◆ **Data records**:
--- --- ---

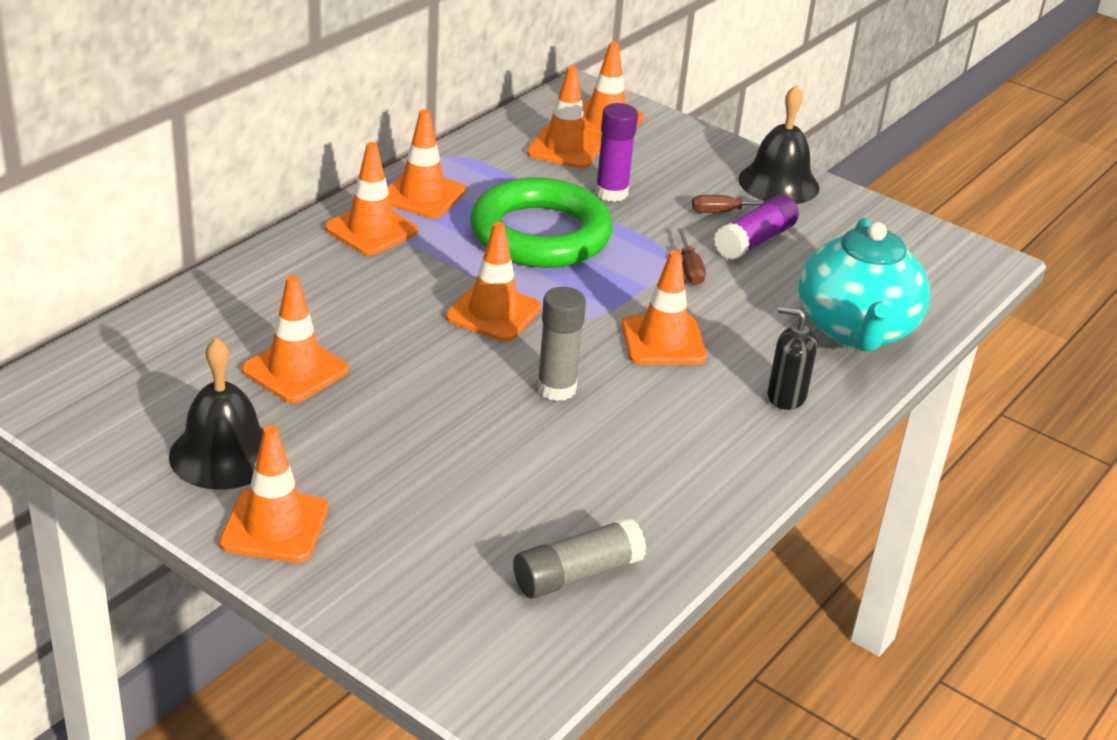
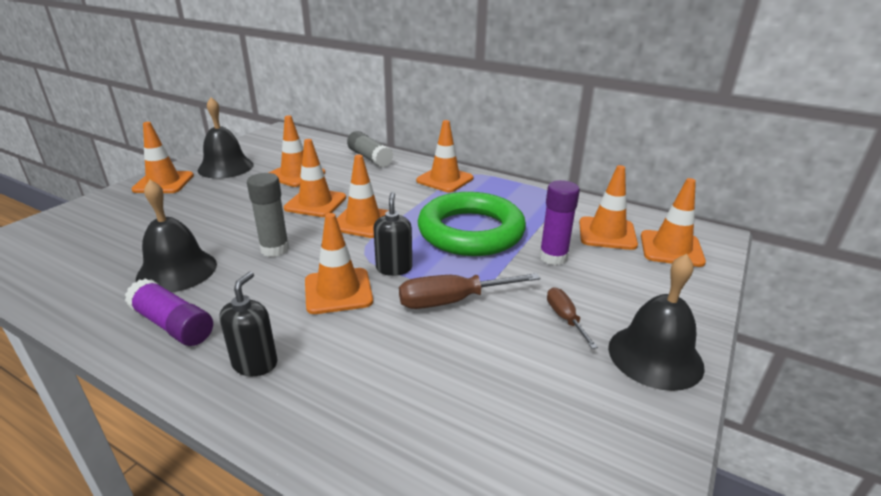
camera: 85 degrees right, 5 degrees down
(422, 195) = (495, 190): orange traffic cone -> orange traffic cone (315, 203)
(576, 574) = (71, 268): grey glue stick -> grey glue stick (369, 158)
(599, 470) = (177, 270): none -> black bell
(619, 299) = (394, 268): none -> black soap dispenser
(689, 269) = (452, 301): brown screwdriver -> brown screwdriver, size x1.69
(755, 241) = (523, 340): purple glue stick -> purple glue stick (173, 325)
(855, 330) = (375, 419): turquoise teapot -> none

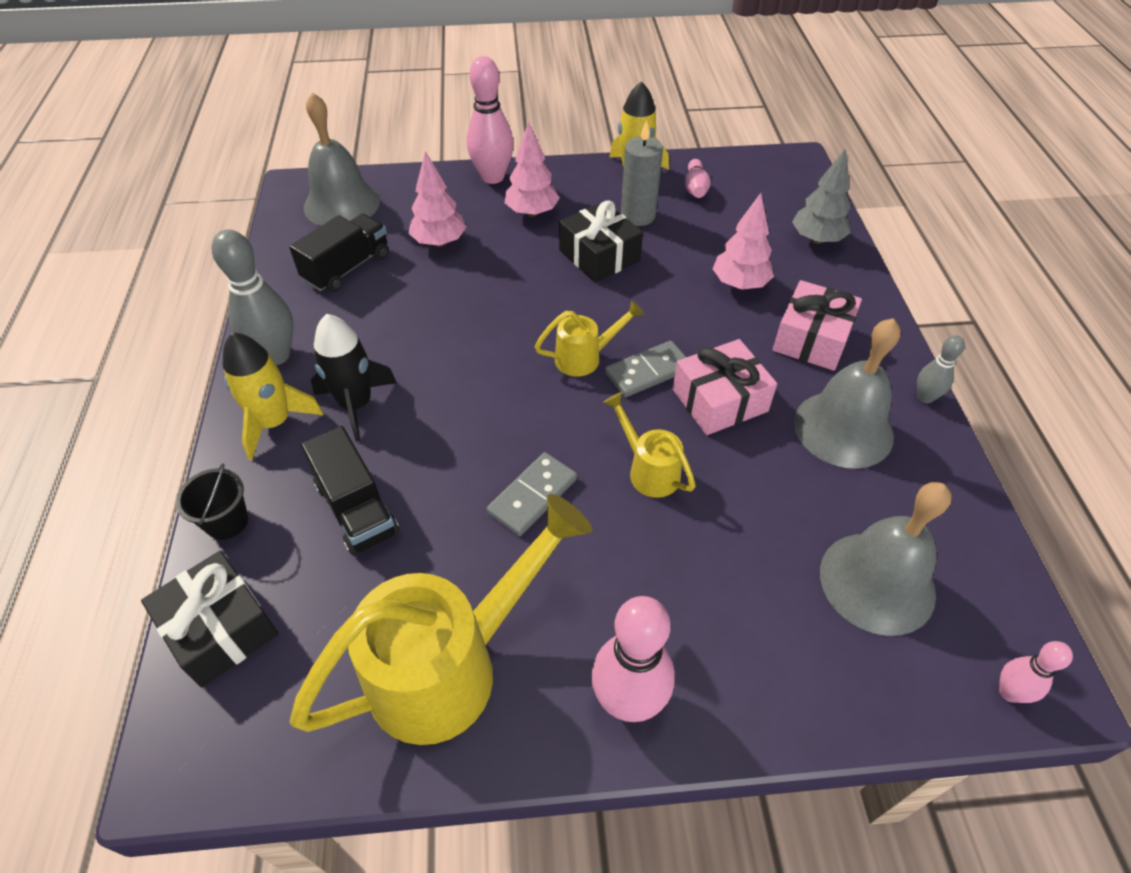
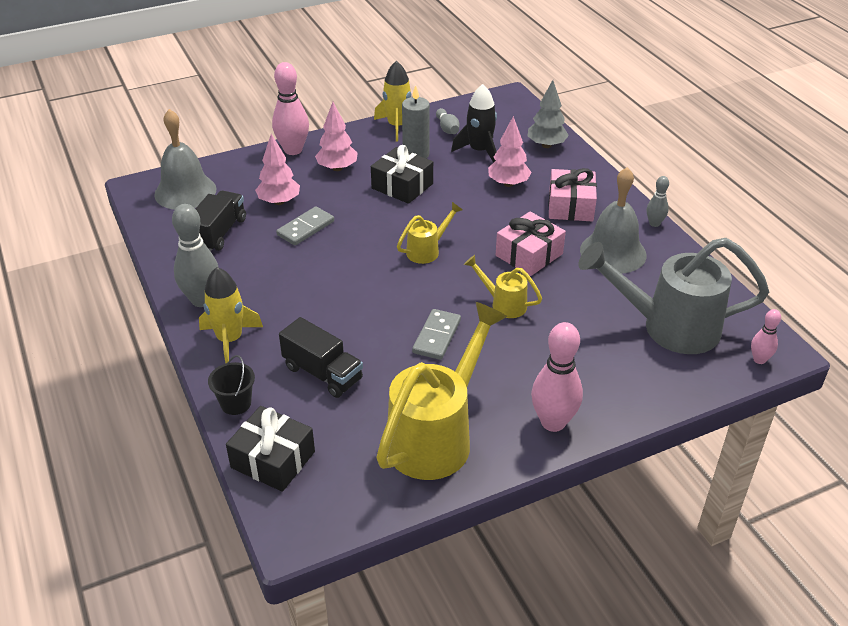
camera: 20 degrees left, 10 degrees down
(356, 405) = (283, 315): black rocket -> black rocket (479, 151)
(648, 372) = (474, 249): grey domino -> grey domino (306, 228)
(695, 188) = (447, 128): pink bowling pin -> grey bowling pin
(877, 582) = (667, 327): grey bell -> grey watering can

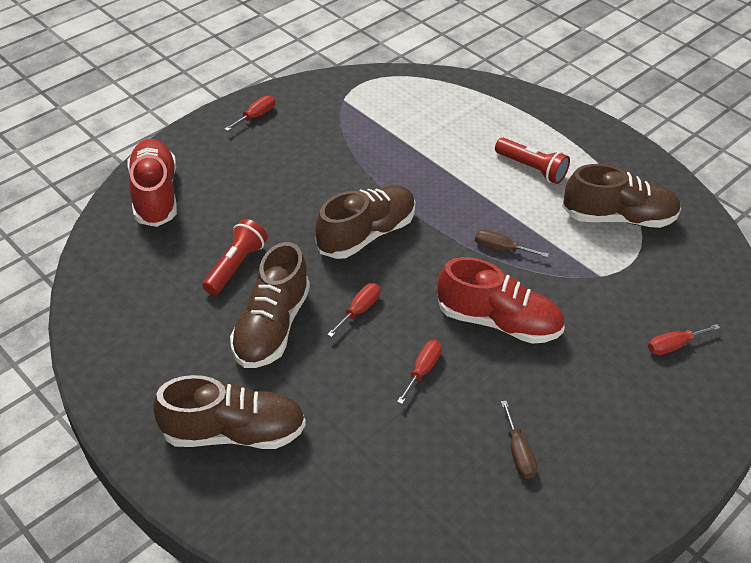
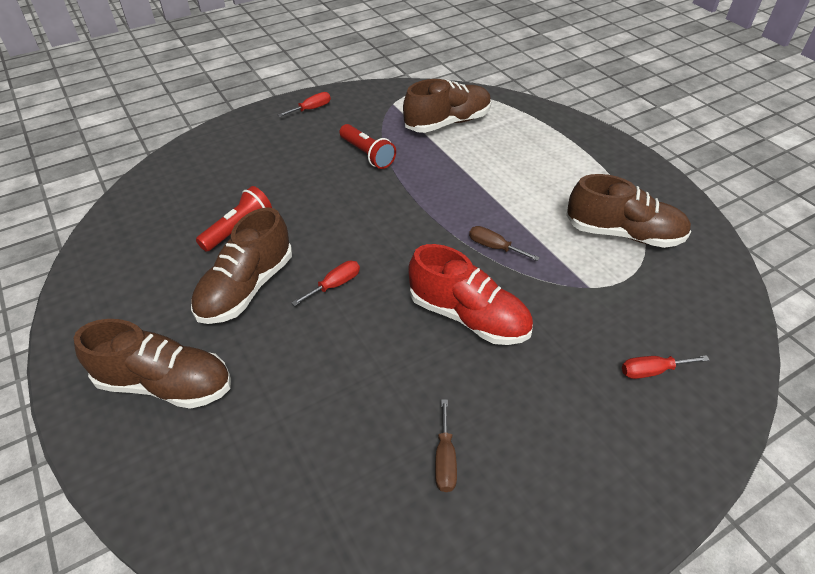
camera: 15 degrees right, 0 degrees up
(155, 194) = (197, 161): red shoe -> none
(366, 234) = (369, 217): brown shoe -> brown shoe (447, 122)
(422, 370) = (374, 353): red screwdriver -> none
(532, 168) = (548, 179): red flashlight -> red flashlight (367, 154)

--- --- ---

◆ **Activity**: Could you copy every record above exactly, leaving out the pictures?

◆ **Task output**:
camera: 85 degrees right, 5 degrees down
(422, 195) = (495, 190): orange traffic cone -> orange traffic cone (315, 203)
(576, 574) = (71, 268): grey glue stick -> grey glue stick (369, 158)
(599, 470) = (177, 270): none -> black bell
(619, 299) = (394, 268): none -> black soap dispenser
(689, 269) = (452, 301): brown screwdriver -> brown screwdriver, size x1.69
(755, 241) = (523, 340): purple glue stick -> purple glue stick (173, 325)
(855, 330) = (375, 419): turquoise teapot -> none

camera: 20 degrees left, 10 degrees down
(356, 405) = (283, 315): black rocket -> black rocket (479, 151)
(648, 372) = (474, 249): grey domino -> grey domino (306, 228)
(695, 188) = (447, 128): pink bowling pin -> grey bowling pin
(877, 582) = (667, 327): grey bell -> grey watering can

camera: 15 degrees right, 0 degrees up
(155, 194) = (197, 161): red shoe -> none
(366, 234) = (369, 217): brown shoe -> brown shoe (447, 122)
(422, 370) = (374, 353): red screwdriver -> none
(532, 168) = (548, 179): red flashlight -> red flashlight (367, 154)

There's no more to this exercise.